• _WHAT IS EXPECTED_
Each line of data below is to be returned exactly, leaving out any picture.

• _EXERCISE DATA_
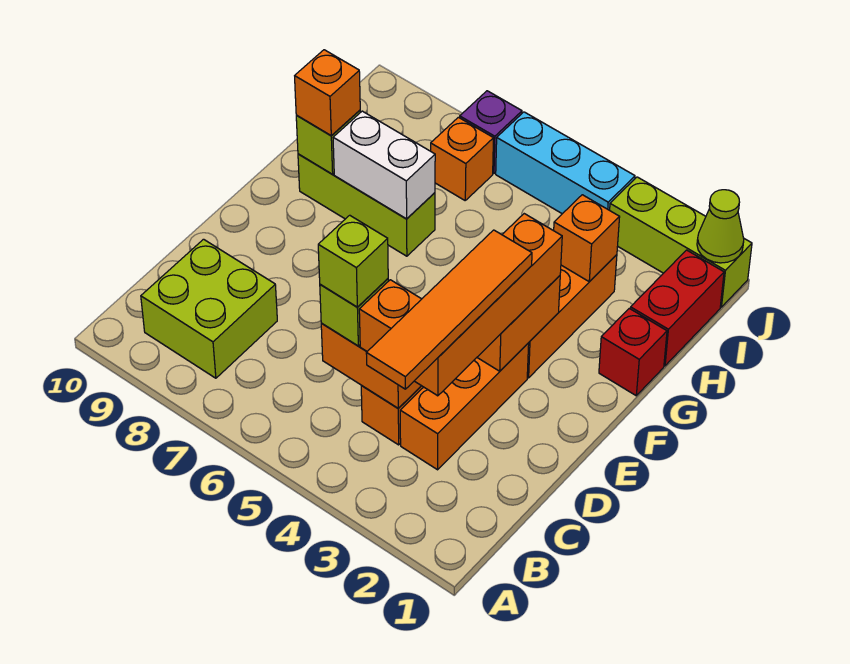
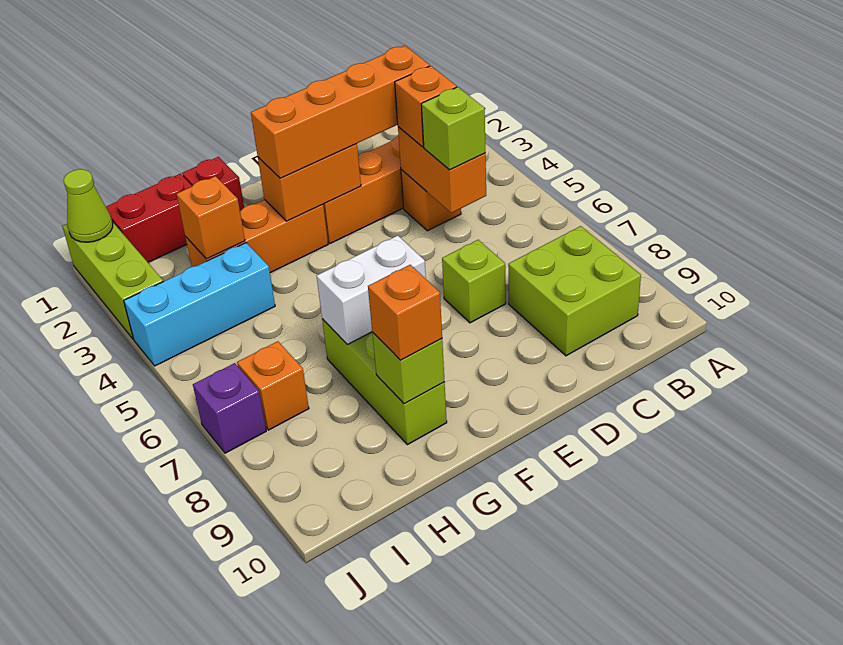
orange tile B3:E3 level 4 -> none
lime brick C5 level 4 -> lime brick D7 level 1
white brick G7:G8 level 2 -> white brick F7:G7 level 2
cyan brick J4:J6 level 1 -> cyan brick H4:J4 level 1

• _REPLY TO THE TASK_
orange tile B3:E3 level 4 -> none
lime brick C5 level 4 -> lime brick D7 level 1
white brick G7:G8 level 2 -> white brick F7:G7 level 2
cyan brick J4:J6 level 1 -> cyan brick H4:J4 level 1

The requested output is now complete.